THE TASK: Please repeat exactly the lines from the one containing "yellow lemon: 11 -> 14" through the last line of the records, both included, and nothing else, leaving out any pictures.

[Object state comparisons]
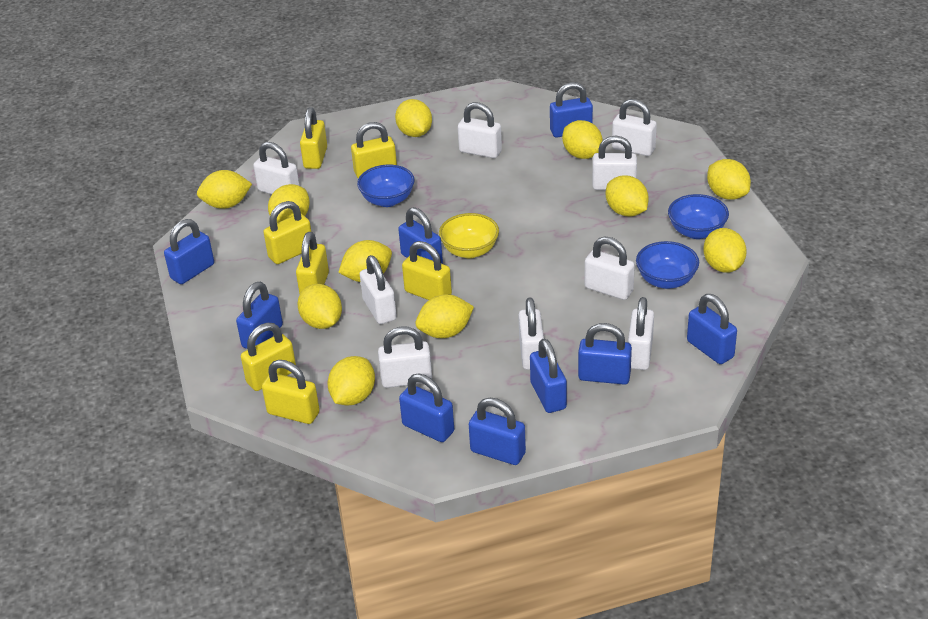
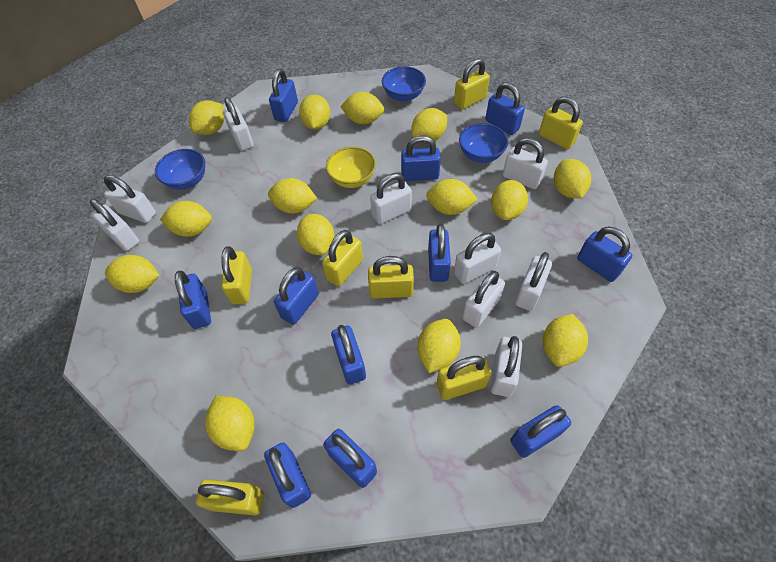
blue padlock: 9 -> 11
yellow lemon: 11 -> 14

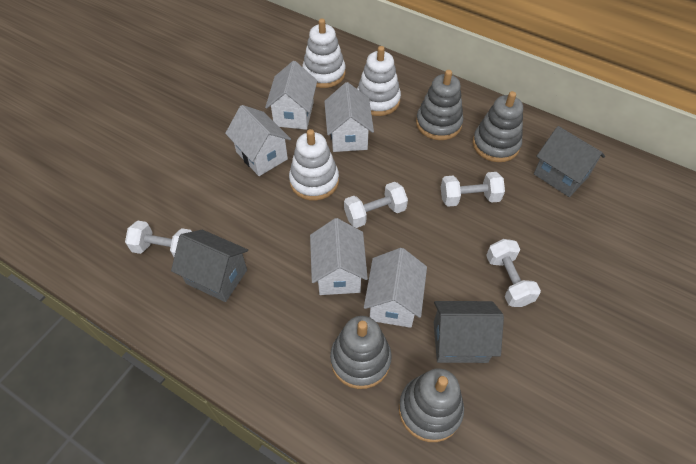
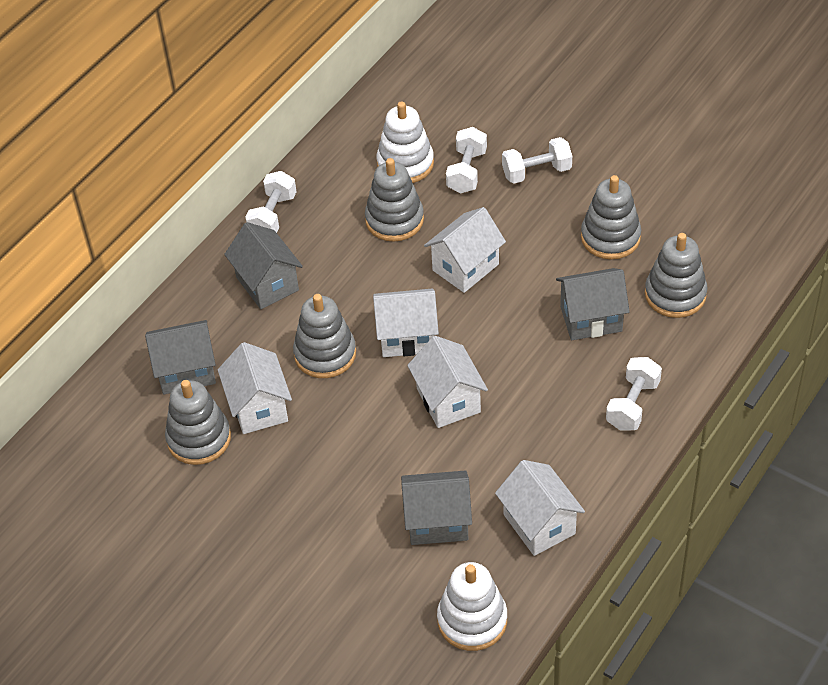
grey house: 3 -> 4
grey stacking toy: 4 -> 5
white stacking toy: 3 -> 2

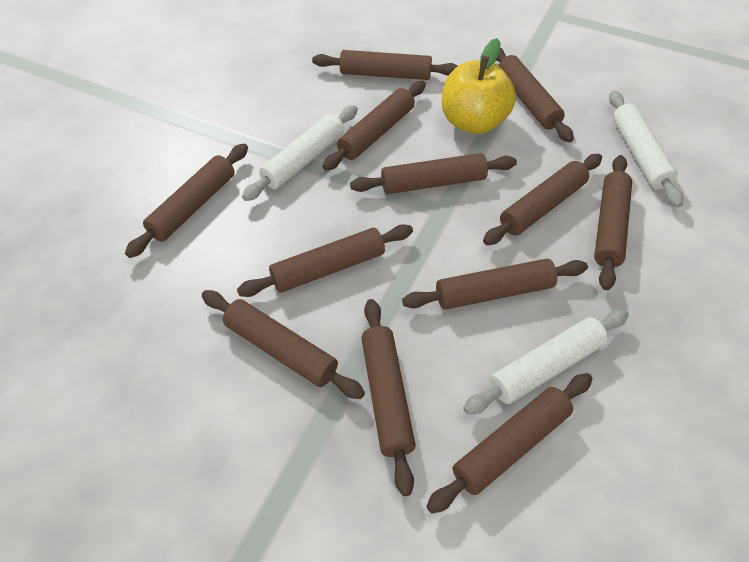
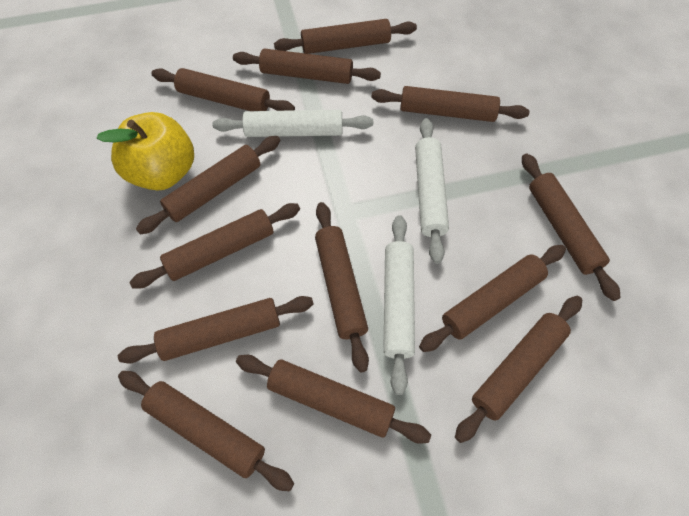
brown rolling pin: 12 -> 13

WRITTEN REPLY:
yellow lemon: 11 -> 14

grey house: 3 -> 4
grey stacking toy: 4 -> 5
white stacking toy: 3 -> 2

brown rolling pin: 12 -> 13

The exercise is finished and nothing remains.